### EXERCISE REQUIREMENTS
Line by line, copy out the entries exactly and leave the pictures behind.

(Collected data entries)
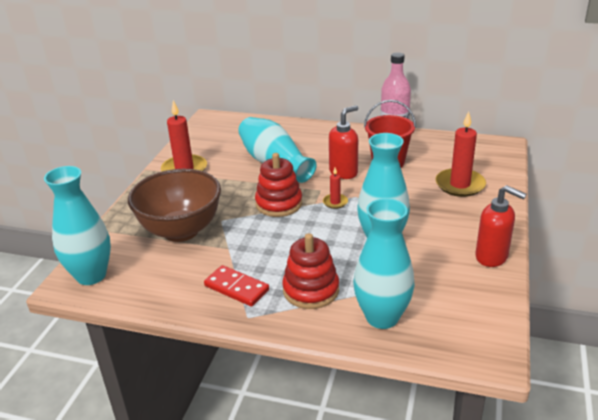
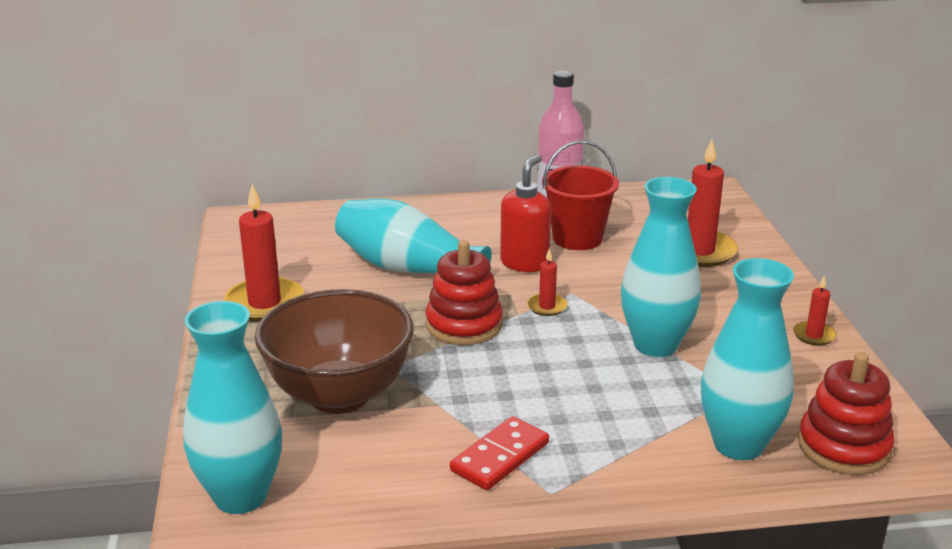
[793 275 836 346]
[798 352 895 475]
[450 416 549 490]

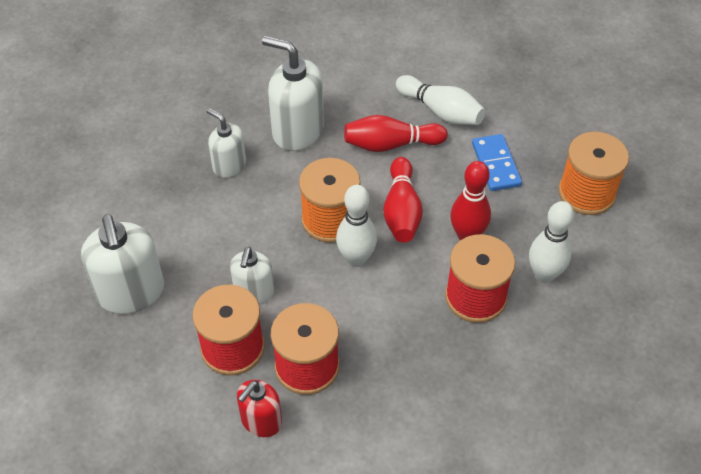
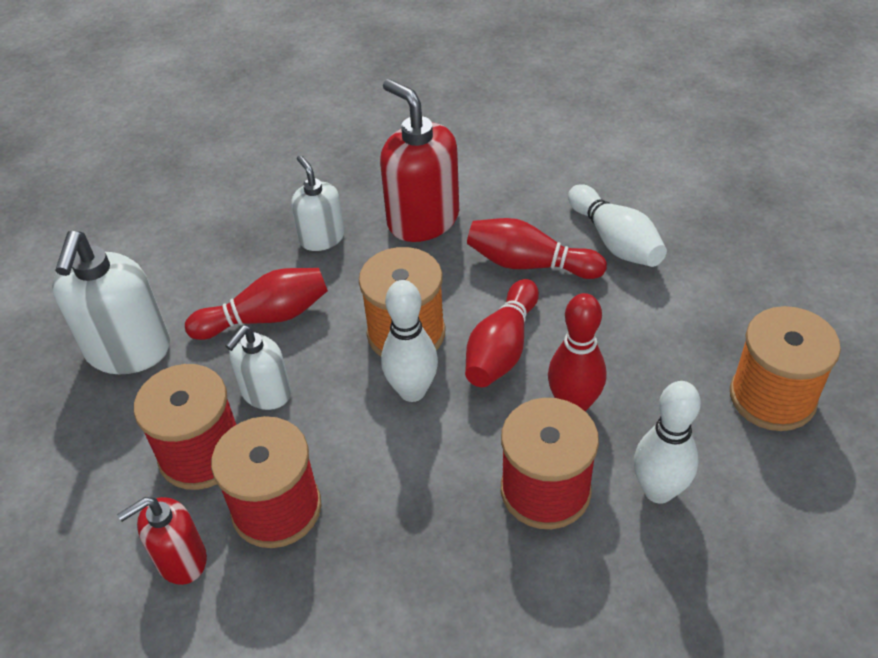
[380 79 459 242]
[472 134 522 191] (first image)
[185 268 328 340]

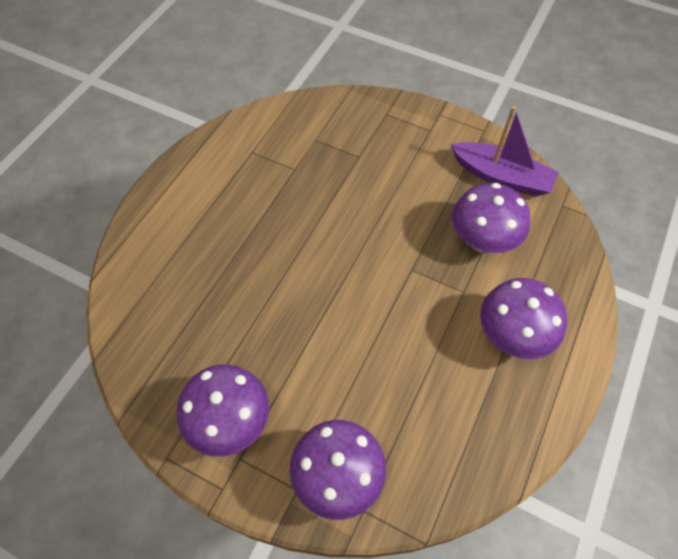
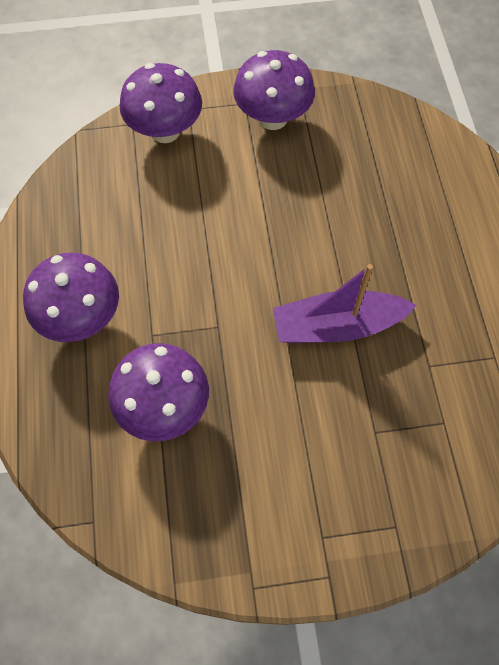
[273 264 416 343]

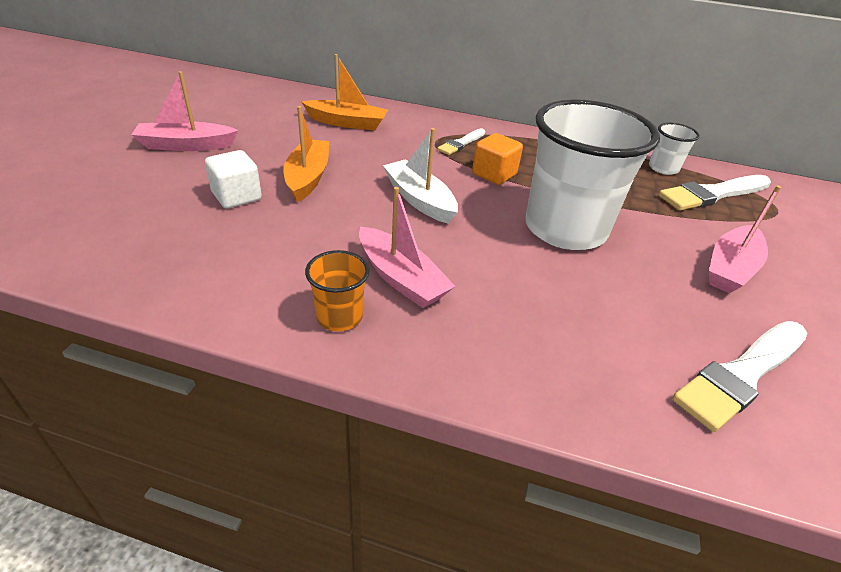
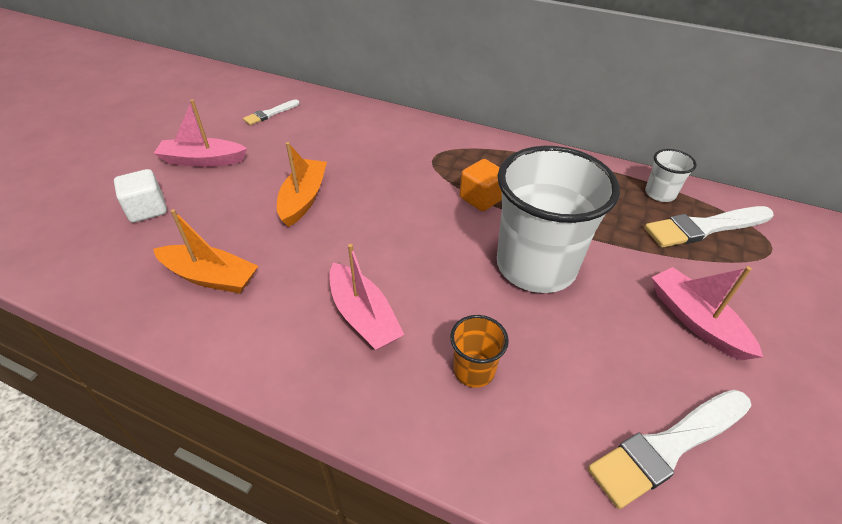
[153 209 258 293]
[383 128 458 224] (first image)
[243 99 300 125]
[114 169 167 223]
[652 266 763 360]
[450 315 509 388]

### TASK RESPONSE
[793 275 836 346]
[798 352 895 475]
[450 416 549 490]

[380 79 459 242]
[472 134 522 191] (first image)
[185 268 328 340]

[273 264 416 343]

[153 209 258 293]
[383 128 458 224] (first image)
[243 99 300 125]
[114 169 167 223]
[652 266 763 360]
[450 315 509 388]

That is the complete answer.